* [TASK GOAL]
Task for the records below: count the lines that contain the word "white" and give only that number.

* [RECORDED INFORMATION]
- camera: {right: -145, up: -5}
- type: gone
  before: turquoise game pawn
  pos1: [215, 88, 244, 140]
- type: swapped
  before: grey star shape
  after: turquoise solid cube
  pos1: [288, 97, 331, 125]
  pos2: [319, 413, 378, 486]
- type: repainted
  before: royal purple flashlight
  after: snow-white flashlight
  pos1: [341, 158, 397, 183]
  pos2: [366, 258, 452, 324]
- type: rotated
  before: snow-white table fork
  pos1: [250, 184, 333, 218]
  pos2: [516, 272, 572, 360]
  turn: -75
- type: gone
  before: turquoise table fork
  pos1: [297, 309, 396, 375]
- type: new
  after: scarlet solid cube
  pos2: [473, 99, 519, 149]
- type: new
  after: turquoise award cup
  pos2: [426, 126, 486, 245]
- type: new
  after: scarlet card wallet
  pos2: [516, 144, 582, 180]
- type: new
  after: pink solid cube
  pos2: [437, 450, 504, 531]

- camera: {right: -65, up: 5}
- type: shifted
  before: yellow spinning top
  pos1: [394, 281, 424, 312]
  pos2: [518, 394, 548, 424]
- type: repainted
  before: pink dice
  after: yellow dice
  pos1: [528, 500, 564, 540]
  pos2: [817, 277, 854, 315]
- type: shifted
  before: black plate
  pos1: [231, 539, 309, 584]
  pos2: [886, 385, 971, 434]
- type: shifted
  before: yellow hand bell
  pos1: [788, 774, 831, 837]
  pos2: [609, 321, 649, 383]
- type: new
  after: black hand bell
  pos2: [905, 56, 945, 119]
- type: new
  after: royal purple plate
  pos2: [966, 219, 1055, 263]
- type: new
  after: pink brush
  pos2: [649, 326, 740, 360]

...

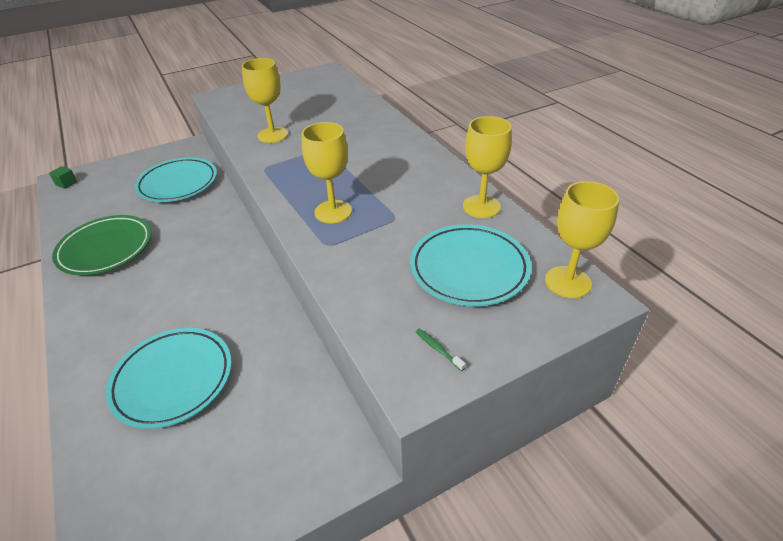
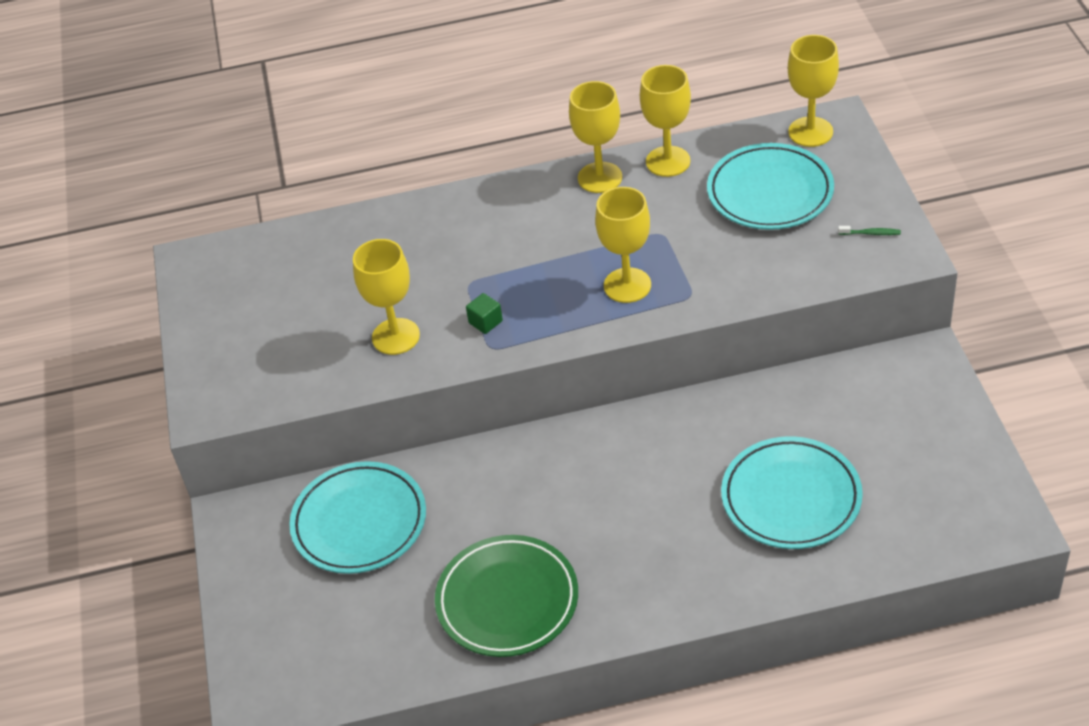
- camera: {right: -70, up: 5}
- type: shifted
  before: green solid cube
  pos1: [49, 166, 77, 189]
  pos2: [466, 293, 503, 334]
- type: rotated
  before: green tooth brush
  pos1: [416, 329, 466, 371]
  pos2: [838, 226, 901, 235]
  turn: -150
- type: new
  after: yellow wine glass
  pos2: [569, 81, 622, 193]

* [WRITTEN SOLUTION]
2